EXCERPTED DATA:
--------------------

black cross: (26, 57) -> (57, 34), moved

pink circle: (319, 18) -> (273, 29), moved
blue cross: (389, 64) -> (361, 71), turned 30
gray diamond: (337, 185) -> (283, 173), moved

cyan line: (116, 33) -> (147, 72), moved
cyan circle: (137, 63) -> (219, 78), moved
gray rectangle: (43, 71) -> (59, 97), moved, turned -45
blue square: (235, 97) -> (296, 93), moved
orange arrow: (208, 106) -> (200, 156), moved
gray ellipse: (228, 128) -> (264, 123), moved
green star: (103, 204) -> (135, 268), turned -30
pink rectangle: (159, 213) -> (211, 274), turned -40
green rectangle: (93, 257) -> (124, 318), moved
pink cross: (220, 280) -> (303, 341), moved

--------------------

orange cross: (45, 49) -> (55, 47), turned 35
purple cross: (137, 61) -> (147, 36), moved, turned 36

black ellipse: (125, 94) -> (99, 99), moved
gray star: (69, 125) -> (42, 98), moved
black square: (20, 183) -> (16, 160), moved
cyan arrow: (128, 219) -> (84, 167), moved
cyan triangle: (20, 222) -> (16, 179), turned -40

--------------------

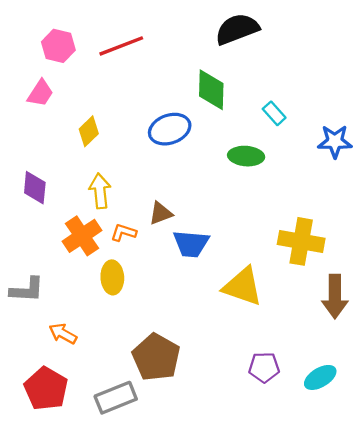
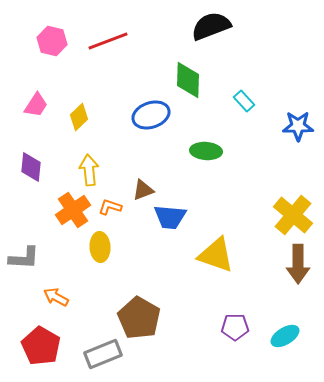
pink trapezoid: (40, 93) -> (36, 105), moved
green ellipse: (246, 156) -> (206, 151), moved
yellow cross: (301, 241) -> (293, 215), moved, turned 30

--------------------

WHAT THIS TASK INVOLVES: As the answer, set down only the lines from the data above between the one holding "black cross: (26, 57) -> (57, 34), moved" and the one holding "pink cross: (220, 280) -> (303, 341), moved", inclusive, exactly as they read.

TASK ANSWER:
black cross: (26, 57) -> (57, 34), moved

pink circle: (319, 18) -> (273, 29), moved
blue cross: (389, 64) -> (361, 71), turned 30
gray diamond: (337, 185) -> (283, 173), moved

cyan line: (116, 33) -> (147, 72), moved
cyan circle: (137, 63) -> (219, 78), moved
gray rectangle: (43, 71) -> (59, 97), moved, turned -45
blue square: (235, 97) -> (296, 93), moved
orange arrow: (208, 106) -> (200, 156), moved
gray ellipse: (228, 128) -> (264, 123), moved
green star: (103, 204) -> (135, 268), turned -30
pink rectangle: (159, 213) -> (211, 274), turned -40
green rectangle: (93, 257) -> (124, 318), moved
pink cross: (220, 280) -> (303, 341), moved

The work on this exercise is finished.